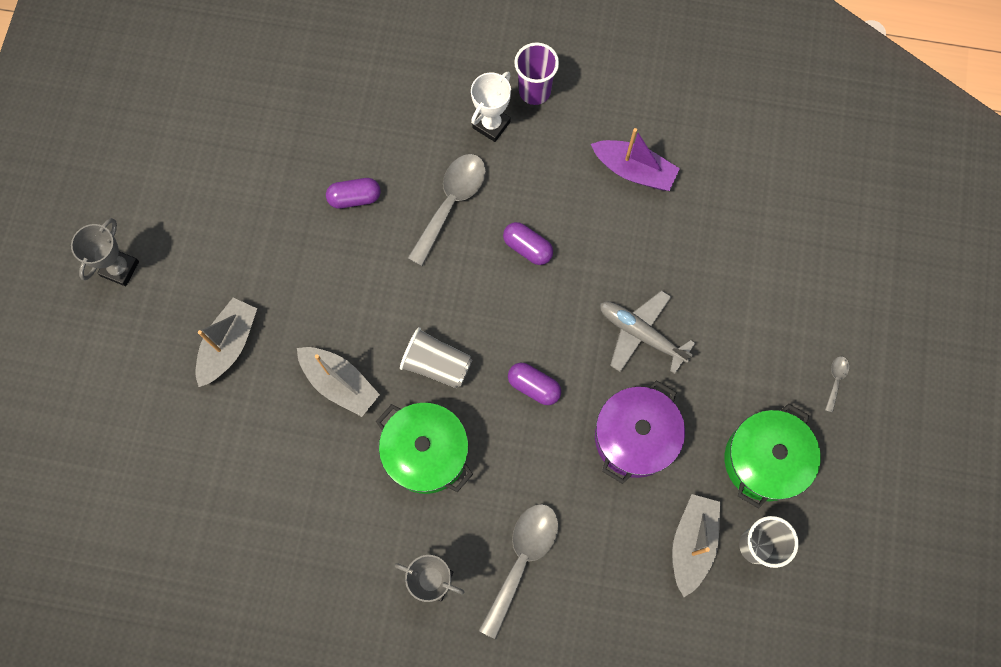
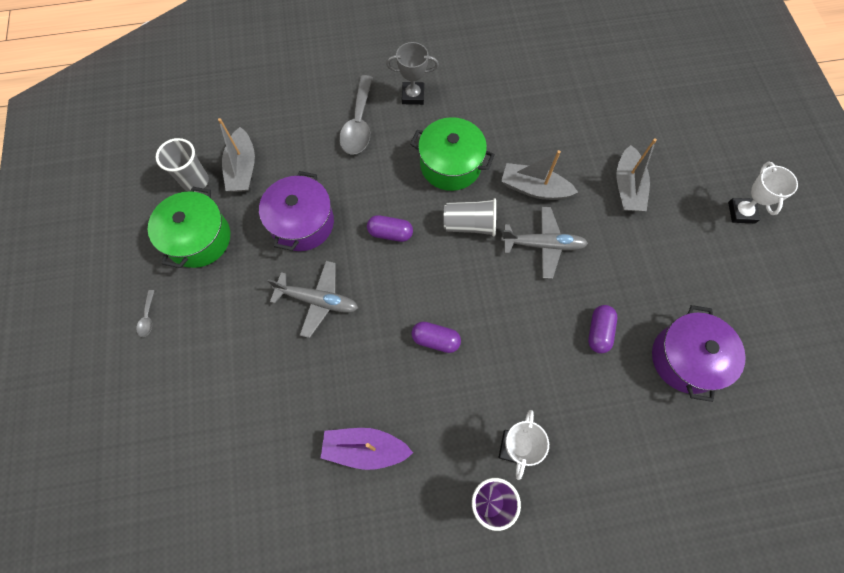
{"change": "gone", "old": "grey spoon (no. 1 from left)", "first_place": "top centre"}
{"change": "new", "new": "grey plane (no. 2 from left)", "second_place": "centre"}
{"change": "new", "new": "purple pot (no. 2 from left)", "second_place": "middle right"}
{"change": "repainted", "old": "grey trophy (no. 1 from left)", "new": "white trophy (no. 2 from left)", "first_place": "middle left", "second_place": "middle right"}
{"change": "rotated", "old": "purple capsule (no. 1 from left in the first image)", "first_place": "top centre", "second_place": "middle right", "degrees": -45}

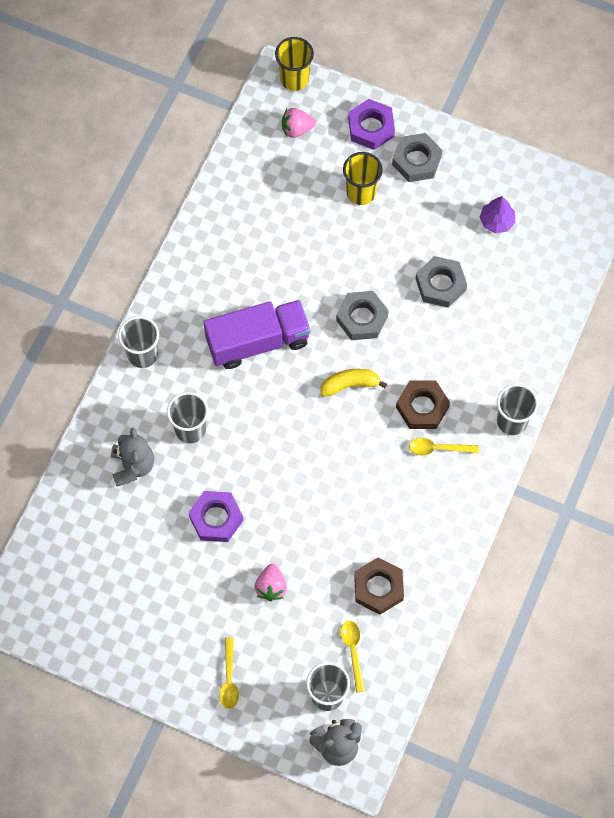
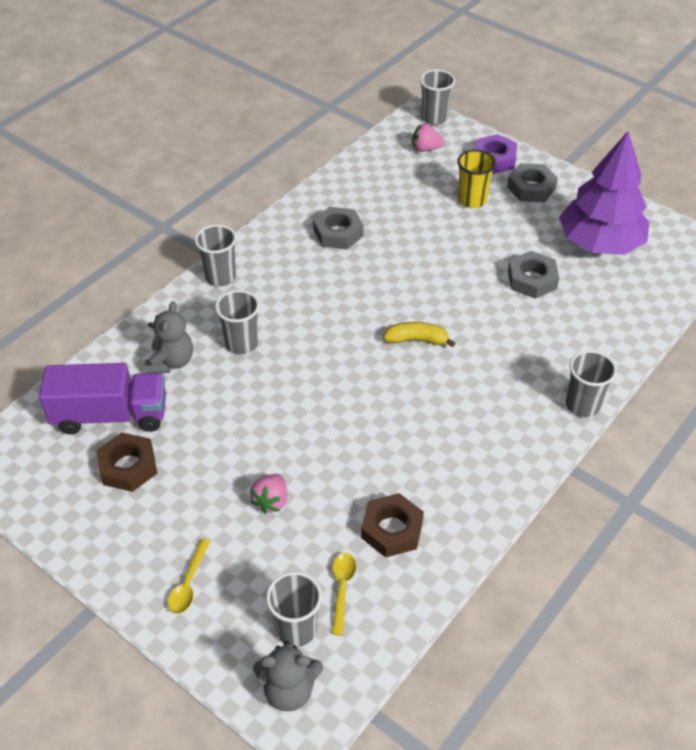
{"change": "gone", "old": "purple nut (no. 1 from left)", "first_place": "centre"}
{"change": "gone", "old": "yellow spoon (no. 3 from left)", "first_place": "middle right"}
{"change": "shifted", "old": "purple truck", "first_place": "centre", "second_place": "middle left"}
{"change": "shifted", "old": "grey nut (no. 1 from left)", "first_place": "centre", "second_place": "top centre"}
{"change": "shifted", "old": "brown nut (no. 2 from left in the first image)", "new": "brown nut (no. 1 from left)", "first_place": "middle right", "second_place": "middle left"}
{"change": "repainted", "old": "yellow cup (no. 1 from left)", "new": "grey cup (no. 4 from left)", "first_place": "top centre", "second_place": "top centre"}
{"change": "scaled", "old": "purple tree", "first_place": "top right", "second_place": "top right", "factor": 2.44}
━━━━
YOUR OBJECTIVE:
Copy word for word the lines of the records above from the one with "pot (no. 2 from" up to and including the one with "nut (no. 2 from". Skip the pictures.

ANSWER TO THIS TASK:
{"change": "new", "new": "purple pot (no. 2 from left)", "second_place": "middle right"}
{"change": "repainted", "old": "grey trophy (no. 1 from left)", "new": "white trophy (no. 2 from left)", "first_place": "middle left", "second_place": "middle right"}
{"change": "rotated", "old": "purple capsule (no. 1 from left in the first image)", "first_place": "top centre", "second_place": "middle right", "degrees": -45}

{"change": "gone", "old": "purple nut (no. 1 from left)", "first_place": "centre"}
{"change": "gone", "old": "yellow spoon (no. 3 from left)", "first_place": "middle right"}
{"change": "shifted", "old": "purple truck", "first_place": "centre", "second_place": "middle left"}
{"change": "shifted", "old": "grey nut (no. 1 from left)", "first_place": "centre", "second_place": "top centre"}
{"change": "shifted", "old": "brown nut (no. 2 from left in the first image)", "new": "brown nut (no. 1 from left)", "first_place": "middle right", "second_place": "middle left"}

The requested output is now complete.